Entries supplied Start Marker

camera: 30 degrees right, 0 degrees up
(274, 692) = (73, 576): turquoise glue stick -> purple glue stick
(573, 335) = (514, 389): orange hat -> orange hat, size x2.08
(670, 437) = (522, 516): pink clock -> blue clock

Entries supplied End Marker
Entries supplied Start Marker

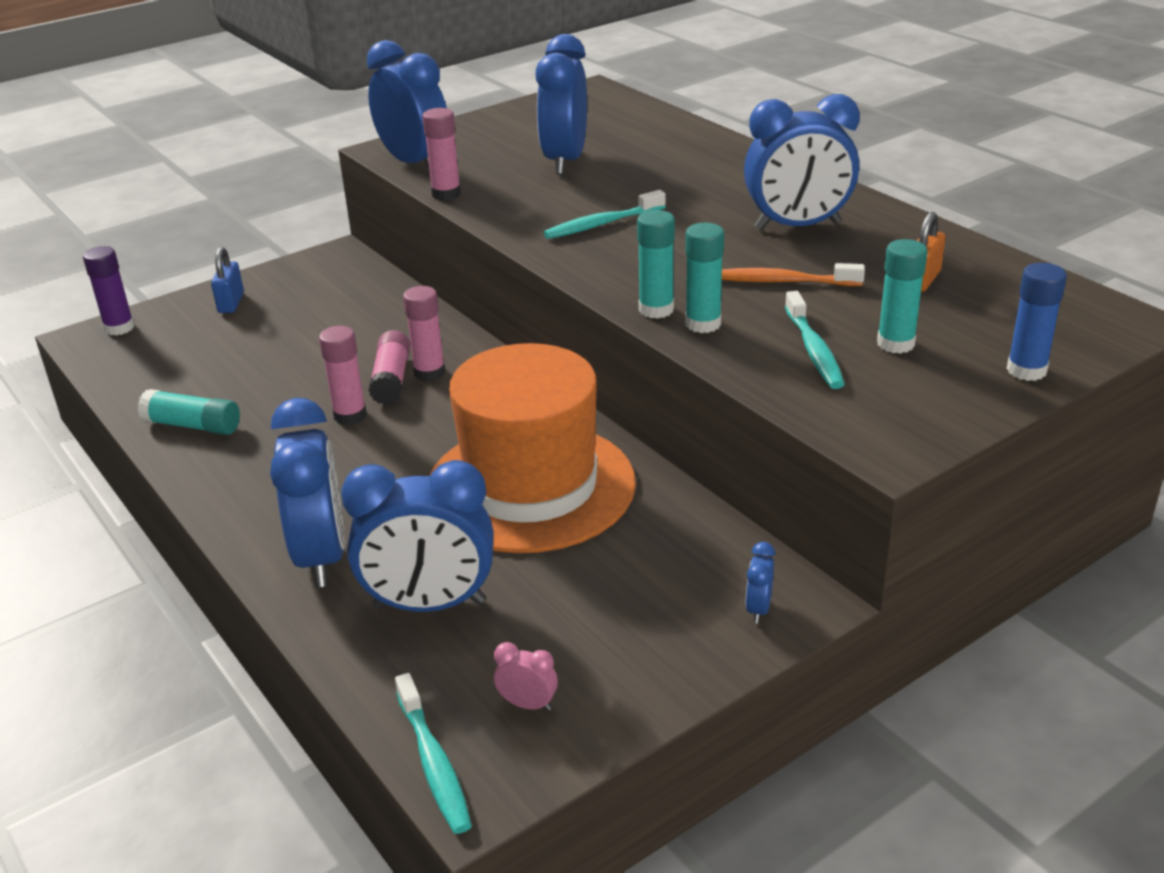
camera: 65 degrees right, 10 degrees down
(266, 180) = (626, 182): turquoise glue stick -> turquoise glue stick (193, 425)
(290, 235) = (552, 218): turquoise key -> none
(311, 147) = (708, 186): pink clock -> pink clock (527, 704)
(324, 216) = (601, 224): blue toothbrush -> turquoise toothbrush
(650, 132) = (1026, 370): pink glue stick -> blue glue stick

Entries supplied End Marker
Entries supplied Start Marker

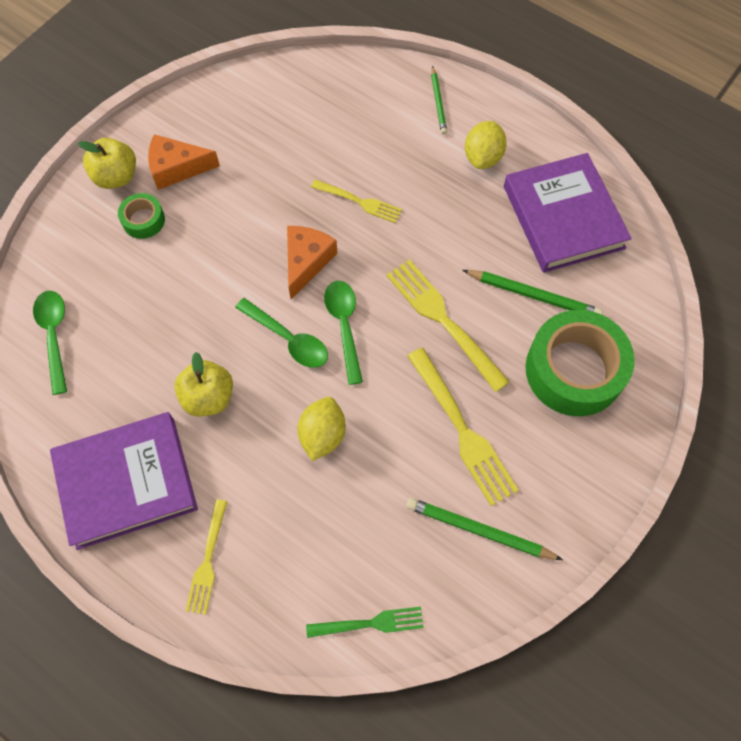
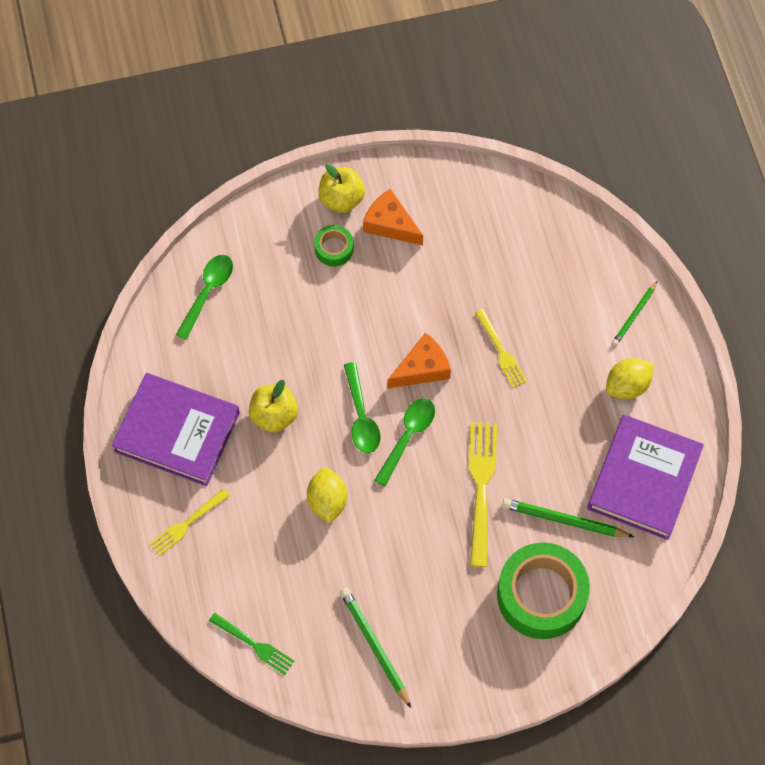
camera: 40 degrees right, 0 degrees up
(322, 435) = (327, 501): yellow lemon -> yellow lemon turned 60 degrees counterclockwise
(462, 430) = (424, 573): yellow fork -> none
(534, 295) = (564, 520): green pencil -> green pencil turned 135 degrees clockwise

Entries supplied End Marker

Work order -
Output exactly the lines of the material above from the one containing "camera: 30 degrees right, 0 degrees up" up to and including the one containing "(670, 437) = (522, 516): pink".

Problem solution -
camera: 30 degrees right, 0 degrees up
(274, 692) = (73, 576): turquoise glue stick -> purple glue stick
(573, 335) = (514, 389): orange hat -> orange hat, size x2.08
(670, 437) = (522, 516): pink clock -> blue clock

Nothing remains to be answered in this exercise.